— WHAT YOU SHOULD DO —
Considering the entries that follow, report how many lines include the string "Einmachglas", giving the number alone.

(Extracted data entries)
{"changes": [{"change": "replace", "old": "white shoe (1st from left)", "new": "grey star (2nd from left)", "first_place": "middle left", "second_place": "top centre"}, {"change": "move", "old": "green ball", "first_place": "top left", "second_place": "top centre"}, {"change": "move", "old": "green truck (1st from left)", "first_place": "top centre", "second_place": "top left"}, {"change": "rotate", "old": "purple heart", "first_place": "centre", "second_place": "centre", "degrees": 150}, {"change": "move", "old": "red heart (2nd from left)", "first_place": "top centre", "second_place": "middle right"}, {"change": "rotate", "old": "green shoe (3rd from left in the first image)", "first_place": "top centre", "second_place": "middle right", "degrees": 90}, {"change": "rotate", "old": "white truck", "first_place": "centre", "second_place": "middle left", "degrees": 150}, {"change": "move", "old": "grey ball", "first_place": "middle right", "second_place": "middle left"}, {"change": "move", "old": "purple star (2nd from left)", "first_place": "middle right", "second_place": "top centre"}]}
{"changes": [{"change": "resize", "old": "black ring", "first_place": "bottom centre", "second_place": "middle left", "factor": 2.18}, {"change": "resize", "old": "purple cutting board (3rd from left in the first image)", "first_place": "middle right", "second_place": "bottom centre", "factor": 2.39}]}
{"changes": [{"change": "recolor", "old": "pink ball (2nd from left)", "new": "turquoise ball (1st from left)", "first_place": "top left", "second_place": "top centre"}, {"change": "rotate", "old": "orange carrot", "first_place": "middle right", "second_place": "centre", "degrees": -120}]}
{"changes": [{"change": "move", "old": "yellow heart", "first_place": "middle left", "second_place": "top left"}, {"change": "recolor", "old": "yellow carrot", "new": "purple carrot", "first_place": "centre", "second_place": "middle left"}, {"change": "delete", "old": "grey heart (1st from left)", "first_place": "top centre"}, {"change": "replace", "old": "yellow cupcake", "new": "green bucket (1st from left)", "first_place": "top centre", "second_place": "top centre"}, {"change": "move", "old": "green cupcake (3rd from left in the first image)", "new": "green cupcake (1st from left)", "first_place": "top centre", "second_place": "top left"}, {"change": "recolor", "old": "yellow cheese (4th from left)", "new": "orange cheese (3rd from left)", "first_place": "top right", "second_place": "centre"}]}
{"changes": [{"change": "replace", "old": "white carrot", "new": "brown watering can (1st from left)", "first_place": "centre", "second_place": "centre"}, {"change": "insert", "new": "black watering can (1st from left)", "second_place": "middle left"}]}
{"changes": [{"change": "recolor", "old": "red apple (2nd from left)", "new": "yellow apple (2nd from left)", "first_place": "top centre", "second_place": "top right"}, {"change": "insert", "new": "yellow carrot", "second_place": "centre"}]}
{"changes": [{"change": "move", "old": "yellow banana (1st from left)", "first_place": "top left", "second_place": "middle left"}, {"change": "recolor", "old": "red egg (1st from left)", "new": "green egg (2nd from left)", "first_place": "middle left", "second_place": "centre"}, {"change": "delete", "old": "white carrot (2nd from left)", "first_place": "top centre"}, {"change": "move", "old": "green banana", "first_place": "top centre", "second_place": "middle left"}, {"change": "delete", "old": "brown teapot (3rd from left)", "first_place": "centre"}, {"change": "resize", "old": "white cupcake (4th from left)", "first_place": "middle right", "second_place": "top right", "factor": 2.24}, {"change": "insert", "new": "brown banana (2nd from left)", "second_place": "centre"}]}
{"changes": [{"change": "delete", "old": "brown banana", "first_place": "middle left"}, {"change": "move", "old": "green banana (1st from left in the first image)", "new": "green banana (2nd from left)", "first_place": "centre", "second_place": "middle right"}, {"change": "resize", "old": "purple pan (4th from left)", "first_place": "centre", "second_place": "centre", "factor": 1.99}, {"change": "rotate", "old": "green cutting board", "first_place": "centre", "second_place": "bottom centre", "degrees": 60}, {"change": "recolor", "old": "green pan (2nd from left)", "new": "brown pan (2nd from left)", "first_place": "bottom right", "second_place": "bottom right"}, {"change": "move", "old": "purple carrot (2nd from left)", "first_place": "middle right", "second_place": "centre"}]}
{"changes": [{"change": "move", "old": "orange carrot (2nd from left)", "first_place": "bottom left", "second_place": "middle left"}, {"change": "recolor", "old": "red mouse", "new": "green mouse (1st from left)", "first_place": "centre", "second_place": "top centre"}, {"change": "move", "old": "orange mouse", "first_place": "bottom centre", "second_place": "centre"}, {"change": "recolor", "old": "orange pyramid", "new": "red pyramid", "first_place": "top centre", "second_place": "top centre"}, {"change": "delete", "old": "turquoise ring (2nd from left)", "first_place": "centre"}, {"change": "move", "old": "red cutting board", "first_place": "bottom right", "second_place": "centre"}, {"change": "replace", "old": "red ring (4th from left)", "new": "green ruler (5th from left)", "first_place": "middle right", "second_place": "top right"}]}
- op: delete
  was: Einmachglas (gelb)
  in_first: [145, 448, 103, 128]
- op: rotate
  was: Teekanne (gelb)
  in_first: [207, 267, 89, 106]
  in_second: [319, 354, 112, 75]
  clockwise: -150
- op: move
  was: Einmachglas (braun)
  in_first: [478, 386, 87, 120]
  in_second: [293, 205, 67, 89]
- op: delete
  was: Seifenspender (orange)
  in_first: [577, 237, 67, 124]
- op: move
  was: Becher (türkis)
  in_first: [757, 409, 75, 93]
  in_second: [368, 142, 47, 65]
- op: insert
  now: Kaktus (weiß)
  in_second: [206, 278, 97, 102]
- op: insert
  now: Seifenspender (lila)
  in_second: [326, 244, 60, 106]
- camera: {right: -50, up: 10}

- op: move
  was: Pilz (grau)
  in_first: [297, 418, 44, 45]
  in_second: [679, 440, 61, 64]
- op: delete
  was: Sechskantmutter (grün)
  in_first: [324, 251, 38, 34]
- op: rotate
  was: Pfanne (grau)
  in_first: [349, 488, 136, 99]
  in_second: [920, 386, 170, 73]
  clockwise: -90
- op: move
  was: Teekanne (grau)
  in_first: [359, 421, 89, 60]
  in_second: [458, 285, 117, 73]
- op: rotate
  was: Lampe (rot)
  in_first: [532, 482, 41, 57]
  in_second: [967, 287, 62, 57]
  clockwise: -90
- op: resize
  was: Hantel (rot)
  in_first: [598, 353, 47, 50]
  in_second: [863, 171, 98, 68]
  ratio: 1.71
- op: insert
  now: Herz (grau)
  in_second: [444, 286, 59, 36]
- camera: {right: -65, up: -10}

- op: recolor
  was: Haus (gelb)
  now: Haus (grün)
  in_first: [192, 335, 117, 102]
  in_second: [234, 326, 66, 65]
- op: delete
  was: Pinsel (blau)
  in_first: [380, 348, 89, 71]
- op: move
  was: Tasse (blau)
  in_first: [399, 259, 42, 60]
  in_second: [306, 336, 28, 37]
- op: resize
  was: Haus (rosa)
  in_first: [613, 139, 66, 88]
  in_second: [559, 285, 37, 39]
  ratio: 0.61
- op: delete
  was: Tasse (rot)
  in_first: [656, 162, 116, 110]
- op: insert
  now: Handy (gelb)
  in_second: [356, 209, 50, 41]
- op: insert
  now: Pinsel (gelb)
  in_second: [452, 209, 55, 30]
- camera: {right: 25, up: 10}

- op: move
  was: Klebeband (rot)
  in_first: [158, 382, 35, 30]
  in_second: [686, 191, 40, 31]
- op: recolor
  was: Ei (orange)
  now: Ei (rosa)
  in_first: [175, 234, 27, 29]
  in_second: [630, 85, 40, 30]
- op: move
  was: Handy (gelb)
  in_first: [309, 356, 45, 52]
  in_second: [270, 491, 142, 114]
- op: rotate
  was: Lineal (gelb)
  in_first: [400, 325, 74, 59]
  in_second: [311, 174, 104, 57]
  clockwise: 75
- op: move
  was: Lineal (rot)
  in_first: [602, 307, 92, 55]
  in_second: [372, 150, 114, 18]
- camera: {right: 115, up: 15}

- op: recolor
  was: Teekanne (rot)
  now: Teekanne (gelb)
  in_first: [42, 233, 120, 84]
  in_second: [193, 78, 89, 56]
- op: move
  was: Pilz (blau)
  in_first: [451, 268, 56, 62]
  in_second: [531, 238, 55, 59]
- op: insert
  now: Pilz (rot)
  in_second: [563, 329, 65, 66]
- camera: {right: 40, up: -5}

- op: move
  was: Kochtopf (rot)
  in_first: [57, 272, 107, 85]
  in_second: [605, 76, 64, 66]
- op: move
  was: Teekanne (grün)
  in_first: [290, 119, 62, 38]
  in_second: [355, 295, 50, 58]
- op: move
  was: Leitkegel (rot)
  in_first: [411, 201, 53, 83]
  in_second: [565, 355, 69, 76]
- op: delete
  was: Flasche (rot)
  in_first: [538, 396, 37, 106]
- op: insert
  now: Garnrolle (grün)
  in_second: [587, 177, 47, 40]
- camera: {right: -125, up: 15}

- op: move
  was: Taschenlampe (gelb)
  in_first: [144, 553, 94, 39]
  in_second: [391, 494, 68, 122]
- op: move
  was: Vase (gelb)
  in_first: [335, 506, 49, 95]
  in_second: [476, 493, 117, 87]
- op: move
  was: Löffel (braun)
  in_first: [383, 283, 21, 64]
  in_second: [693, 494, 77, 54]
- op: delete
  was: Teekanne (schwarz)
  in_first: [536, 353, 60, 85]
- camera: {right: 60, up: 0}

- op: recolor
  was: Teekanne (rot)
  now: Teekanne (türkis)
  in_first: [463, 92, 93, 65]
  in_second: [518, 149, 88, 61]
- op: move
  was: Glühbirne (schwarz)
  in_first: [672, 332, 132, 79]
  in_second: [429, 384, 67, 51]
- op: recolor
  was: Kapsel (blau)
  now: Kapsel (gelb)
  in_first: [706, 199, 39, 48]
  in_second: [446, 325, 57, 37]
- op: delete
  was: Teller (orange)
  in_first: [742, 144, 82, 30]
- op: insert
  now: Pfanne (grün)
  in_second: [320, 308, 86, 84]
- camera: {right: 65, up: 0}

— ANSWER SECTION —
2